Segmentation data:
══════════

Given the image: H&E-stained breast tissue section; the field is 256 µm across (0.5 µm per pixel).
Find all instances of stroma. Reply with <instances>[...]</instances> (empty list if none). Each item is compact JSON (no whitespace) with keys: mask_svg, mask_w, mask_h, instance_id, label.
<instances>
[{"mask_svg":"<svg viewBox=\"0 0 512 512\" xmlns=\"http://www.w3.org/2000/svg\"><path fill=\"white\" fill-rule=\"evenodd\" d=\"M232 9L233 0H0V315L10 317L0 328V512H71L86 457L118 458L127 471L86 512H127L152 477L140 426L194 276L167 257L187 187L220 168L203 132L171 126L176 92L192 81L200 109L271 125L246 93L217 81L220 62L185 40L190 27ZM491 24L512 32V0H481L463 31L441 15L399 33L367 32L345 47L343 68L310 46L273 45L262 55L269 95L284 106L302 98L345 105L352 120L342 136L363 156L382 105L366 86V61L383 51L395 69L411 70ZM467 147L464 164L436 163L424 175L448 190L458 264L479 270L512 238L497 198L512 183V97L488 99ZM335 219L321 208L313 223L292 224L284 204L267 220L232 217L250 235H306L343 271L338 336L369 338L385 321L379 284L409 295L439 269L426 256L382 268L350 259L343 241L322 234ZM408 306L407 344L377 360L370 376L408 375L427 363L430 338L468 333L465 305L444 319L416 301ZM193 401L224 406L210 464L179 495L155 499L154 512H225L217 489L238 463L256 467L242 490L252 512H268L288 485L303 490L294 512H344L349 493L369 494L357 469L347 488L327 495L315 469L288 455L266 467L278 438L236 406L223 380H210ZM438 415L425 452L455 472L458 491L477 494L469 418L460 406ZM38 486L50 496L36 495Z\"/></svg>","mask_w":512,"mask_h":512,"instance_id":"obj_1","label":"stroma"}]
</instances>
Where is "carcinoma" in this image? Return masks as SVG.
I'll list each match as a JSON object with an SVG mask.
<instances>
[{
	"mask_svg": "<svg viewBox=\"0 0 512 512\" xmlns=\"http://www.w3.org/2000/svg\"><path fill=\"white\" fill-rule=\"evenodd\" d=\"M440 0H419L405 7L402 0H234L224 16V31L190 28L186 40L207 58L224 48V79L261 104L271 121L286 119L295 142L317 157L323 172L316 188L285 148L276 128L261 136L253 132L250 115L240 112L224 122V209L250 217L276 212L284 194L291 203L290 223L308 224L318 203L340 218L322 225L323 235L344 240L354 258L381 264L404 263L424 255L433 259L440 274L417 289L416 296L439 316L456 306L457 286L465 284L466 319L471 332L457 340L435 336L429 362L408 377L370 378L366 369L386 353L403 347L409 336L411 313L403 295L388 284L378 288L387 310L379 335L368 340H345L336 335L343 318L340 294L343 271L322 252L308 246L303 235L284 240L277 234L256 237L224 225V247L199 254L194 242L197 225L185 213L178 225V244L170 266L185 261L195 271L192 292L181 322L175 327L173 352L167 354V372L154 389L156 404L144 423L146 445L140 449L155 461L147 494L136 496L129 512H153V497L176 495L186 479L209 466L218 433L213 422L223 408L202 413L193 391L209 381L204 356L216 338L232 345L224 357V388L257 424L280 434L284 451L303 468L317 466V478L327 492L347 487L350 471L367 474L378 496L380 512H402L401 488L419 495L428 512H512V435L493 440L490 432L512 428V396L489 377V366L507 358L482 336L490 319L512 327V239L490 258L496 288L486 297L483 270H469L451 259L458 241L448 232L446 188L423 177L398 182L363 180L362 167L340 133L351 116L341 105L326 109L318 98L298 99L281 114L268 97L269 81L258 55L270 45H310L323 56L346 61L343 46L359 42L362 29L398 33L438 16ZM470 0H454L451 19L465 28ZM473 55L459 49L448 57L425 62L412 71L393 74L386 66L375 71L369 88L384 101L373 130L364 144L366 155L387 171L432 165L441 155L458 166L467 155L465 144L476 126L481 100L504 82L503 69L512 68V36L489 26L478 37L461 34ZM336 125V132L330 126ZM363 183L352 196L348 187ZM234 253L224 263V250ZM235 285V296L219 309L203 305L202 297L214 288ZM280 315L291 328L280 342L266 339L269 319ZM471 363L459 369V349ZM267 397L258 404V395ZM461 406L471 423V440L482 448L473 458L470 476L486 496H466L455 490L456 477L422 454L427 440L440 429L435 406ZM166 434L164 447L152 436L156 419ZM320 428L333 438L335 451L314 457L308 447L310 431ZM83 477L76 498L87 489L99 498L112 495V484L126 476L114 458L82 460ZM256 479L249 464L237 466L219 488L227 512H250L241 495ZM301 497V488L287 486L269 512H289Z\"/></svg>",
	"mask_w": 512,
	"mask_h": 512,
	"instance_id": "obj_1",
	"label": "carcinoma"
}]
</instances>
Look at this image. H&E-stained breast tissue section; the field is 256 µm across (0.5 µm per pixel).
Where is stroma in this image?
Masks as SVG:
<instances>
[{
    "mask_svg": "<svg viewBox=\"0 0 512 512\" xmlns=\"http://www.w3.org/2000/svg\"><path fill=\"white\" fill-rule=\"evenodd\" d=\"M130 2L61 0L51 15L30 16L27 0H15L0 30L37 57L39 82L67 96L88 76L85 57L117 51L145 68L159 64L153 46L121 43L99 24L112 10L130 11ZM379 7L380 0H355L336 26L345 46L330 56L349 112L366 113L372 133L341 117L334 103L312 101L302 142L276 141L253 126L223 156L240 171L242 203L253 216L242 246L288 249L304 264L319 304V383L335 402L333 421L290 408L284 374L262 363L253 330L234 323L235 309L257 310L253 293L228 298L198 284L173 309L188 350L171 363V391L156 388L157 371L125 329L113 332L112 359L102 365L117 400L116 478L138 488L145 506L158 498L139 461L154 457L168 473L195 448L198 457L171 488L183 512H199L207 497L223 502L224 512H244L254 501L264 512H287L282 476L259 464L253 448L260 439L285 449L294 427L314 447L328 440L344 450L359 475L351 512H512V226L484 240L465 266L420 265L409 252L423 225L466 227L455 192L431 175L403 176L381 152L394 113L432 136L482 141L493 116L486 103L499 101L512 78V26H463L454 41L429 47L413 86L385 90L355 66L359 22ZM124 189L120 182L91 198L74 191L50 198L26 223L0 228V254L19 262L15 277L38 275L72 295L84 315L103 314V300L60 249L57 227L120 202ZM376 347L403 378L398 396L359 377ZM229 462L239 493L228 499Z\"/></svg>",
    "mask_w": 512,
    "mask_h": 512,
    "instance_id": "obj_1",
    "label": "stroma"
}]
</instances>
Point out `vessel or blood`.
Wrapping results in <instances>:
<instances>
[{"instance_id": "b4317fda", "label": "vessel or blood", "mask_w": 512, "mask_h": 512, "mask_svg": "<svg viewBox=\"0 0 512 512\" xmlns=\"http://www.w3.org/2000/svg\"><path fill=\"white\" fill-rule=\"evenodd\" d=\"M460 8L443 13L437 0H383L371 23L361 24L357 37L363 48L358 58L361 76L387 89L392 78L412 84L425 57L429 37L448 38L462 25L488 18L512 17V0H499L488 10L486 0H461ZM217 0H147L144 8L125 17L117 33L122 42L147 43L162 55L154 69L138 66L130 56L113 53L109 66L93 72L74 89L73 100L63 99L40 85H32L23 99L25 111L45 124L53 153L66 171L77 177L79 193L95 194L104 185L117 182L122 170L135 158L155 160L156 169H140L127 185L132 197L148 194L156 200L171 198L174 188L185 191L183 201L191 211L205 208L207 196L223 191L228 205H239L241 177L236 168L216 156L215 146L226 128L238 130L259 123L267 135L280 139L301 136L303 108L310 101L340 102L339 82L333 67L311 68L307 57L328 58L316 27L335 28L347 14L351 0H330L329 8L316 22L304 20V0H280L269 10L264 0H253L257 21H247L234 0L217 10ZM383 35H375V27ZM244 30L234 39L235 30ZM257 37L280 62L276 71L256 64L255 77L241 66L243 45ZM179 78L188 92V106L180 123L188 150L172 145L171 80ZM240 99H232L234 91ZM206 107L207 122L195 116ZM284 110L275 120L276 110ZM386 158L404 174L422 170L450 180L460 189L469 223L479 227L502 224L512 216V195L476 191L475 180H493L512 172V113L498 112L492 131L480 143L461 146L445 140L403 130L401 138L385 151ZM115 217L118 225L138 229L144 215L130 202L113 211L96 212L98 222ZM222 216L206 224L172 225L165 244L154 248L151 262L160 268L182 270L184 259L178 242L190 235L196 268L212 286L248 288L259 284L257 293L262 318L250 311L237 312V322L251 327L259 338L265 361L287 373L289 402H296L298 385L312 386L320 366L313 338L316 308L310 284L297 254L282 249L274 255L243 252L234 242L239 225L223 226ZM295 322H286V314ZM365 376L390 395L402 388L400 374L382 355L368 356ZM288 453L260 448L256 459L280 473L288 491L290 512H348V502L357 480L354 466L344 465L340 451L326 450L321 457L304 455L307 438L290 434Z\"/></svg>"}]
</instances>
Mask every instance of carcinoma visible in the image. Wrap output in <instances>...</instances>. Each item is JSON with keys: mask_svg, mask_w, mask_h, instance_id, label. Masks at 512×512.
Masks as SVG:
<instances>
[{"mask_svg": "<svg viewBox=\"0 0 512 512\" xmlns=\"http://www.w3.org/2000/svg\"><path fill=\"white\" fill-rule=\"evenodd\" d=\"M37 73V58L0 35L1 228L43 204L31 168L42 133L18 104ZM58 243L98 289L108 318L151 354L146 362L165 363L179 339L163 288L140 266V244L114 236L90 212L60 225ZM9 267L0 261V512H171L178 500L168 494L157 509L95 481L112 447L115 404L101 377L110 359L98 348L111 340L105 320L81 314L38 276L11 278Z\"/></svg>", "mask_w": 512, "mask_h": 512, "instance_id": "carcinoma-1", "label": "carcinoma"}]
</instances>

══════════

[YOUR TASK] Scan the material above for the word "breast". Copy each line where it occurs.

[SOLUTION TO THIS PROBLEM]
Given the image: H&E-stained breast tissue section; the field is 256 µm across (0.5 µm per pixel).
Look at this image. H&E-stained breast tissue section; the field is 256 µm across (0.5 µm per pixel).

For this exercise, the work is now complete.